Object state change records

BEGIN

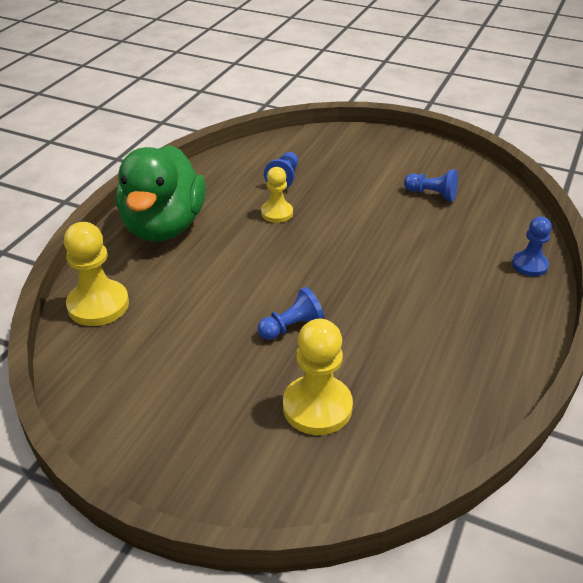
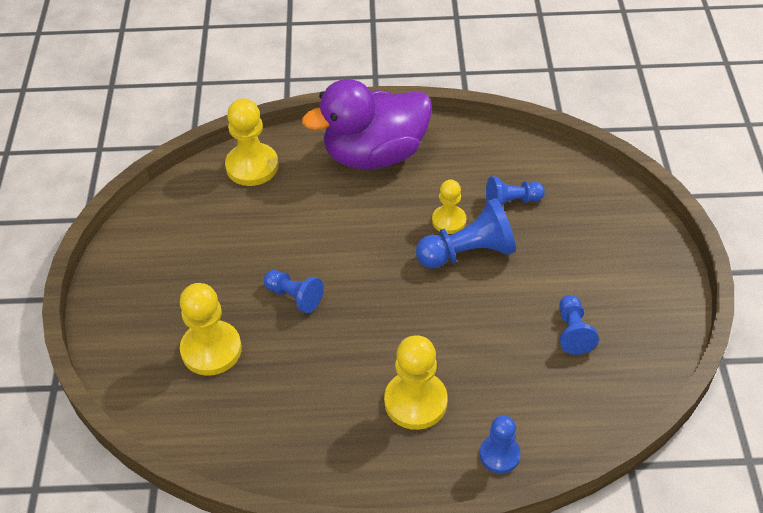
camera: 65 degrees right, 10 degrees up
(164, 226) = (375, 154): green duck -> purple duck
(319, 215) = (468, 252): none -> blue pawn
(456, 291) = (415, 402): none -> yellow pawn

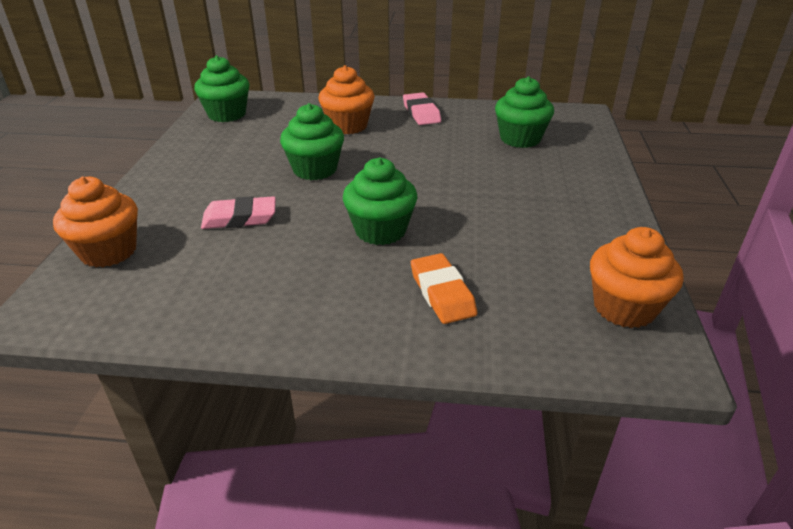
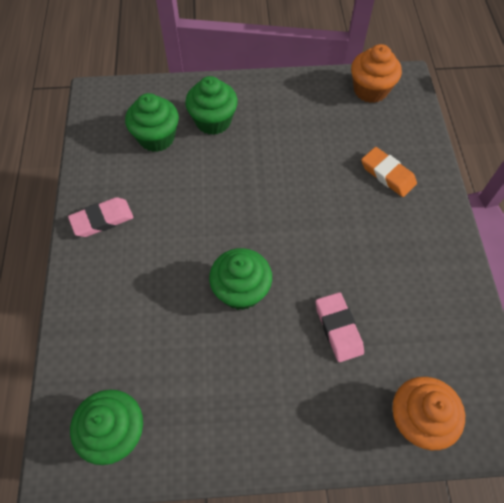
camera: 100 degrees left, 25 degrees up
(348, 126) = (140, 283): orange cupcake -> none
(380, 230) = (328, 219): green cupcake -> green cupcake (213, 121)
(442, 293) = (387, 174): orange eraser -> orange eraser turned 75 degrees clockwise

END

Without any pictures, please write out the lines from the one containing "(456, 291) = (415, 402): none -> yellow pawn" through the final line of the data, exactly and inclusive of both ends.

FINAL ANSWER ->
(456, 291) = (415, 402): none -> yellow pawn

camera: 100 degrees left, 25 degrees up
(348, 126) = (140, 283): orange cupcake -> none
(380, 230) = (328, 219): green cupcake -> green cupcake (213, 121)
(442, 293) = (387, 174): orange eraser -> orange eraser turned 75 degrees clockwise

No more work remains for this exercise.